▶ **What to do**
Would you please output the lines from the one holding "none -> purple brick E4:F4 level 3" to the end of the entries, exactly and with no others?

▶ **Records provided**

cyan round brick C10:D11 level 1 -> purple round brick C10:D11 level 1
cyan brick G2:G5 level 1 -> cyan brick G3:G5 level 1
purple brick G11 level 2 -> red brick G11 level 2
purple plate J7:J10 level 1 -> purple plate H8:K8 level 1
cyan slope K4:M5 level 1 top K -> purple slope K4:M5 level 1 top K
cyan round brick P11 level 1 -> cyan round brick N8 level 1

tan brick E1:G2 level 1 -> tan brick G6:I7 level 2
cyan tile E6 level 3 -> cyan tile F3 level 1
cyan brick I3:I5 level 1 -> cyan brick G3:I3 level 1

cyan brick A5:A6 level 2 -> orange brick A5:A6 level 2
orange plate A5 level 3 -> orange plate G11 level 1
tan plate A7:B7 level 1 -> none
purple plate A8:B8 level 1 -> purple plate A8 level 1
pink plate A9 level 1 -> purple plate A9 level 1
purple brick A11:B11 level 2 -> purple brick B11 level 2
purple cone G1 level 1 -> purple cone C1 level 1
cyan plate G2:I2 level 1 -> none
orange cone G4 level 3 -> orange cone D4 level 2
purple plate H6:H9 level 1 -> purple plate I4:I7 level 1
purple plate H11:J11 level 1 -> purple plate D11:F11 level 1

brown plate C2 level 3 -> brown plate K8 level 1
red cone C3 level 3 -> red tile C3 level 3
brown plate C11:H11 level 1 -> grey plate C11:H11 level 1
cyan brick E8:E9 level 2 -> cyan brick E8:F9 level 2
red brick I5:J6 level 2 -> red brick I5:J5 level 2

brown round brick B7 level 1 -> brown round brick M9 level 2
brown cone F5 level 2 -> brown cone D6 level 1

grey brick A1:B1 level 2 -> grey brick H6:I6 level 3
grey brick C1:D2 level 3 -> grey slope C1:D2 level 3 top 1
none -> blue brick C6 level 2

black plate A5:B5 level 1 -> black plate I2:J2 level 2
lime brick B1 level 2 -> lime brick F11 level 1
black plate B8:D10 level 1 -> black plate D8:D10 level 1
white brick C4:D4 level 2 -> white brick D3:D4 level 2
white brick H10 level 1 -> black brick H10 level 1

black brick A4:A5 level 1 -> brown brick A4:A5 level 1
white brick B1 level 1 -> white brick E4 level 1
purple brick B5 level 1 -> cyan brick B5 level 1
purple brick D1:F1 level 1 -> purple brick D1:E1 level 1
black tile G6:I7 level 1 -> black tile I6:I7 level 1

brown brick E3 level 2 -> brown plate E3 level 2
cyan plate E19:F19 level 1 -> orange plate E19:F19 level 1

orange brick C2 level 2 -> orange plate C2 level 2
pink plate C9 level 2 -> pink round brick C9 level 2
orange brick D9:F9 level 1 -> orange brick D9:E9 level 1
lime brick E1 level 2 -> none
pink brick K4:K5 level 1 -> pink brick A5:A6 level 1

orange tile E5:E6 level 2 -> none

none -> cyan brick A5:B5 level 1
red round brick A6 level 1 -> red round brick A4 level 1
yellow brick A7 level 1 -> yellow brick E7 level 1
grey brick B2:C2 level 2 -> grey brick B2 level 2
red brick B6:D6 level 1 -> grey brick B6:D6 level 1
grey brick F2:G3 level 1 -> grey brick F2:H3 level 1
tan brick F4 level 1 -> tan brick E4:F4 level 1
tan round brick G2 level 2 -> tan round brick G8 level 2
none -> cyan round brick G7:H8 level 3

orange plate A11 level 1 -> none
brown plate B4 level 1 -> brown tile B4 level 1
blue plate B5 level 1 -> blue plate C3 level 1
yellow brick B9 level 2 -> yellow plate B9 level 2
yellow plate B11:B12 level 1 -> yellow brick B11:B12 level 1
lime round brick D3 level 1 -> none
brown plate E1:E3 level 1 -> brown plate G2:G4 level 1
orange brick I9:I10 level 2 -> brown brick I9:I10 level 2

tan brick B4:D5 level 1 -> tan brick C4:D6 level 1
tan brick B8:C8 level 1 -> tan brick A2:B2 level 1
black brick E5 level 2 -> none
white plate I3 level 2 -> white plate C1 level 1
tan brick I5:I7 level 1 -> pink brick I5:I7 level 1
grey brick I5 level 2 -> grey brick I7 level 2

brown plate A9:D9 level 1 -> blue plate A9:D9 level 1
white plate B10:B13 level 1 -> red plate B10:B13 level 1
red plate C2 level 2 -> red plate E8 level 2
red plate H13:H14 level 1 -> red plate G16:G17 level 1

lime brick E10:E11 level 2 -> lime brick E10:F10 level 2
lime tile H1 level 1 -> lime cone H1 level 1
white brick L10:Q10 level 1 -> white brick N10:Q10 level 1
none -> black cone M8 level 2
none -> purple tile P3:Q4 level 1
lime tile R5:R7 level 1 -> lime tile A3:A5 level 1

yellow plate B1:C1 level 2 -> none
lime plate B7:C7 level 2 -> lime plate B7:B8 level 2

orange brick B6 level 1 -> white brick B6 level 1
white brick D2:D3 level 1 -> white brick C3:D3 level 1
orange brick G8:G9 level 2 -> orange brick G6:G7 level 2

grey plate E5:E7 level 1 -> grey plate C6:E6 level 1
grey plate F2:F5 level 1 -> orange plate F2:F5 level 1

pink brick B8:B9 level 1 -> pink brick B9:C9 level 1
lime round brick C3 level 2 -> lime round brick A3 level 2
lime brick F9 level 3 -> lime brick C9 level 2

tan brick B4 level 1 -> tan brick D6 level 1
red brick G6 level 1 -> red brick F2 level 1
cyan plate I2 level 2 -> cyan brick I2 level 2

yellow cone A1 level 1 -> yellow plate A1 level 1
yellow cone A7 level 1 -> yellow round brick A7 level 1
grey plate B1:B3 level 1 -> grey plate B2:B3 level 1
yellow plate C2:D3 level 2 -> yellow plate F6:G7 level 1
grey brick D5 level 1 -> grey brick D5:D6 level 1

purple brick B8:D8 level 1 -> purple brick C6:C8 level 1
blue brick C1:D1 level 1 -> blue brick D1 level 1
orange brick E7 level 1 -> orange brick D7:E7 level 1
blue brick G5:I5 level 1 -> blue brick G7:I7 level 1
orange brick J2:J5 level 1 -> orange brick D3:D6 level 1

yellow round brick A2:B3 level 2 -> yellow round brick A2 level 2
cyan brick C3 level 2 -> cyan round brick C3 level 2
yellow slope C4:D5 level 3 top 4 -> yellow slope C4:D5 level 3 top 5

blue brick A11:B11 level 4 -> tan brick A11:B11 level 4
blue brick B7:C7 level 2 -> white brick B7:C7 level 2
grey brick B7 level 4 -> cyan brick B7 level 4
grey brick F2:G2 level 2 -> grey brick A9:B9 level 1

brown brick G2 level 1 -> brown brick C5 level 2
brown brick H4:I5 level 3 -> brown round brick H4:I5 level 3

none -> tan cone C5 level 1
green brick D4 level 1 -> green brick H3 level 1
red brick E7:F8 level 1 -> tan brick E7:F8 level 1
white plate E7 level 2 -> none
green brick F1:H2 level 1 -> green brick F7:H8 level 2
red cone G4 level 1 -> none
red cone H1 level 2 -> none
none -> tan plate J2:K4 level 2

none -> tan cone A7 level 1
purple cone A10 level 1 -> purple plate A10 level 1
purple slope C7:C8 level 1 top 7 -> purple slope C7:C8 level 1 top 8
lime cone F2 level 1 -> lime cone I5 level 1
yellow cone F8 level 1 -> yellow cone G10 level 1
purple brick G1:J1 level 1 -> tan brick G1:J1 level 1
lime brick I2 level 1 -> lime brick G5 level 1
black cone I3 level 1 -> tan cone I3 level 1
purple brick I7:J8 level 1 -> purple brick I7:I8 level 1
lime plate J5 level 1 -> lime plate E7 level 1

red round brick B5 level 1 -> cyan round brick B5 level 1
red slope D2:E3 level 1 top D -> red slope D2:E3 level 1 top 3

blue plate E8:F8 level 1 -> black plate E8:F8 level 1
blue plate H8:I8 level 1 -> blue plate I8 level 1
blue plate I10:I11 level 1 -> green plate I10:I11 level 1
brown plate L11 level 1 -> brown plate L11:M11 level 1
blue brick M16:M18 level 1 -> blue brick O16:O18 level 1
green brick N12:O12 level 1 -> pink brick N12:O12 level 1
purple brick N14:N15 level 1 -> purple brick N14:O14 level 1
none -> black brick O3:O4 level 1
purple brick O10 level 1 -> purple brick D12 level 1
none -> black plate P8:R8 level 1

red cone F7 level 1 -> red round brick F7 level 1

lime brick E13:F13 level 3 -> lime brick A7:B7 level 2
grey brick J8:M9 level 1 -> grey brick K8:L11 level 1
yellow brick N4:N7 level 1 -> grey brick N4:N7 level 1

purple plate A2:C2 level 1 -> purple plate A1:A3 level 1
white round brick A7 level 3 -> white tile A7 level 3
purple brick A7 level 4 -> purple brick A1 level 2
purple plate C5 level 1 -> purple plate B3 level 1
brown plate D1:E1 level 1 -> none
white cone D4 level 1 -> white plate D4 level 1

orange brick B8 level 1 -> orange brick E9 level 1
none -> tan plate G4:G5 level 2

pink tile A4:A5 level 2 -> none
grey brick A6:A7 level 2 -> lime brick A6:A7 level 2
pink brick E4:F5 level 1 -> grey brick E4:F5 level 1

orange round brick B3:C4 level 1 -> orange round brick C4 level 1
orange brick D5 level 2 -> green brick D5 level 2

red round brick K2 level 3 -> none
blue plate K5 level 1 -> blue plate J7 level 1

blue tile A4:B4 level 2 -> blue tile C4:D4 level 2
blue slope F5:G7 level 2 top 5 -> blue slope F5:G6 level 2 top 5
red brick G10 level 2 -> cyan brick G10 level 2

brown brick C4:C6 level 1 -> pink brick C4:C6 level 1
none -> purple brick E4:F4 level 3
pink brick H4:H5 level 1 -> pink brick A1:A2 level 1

▶ **The completed task**
none -> purple brick E4:F4 level 3
pink brick H4:H5 level 1 -> pink brick A1:A2 level 1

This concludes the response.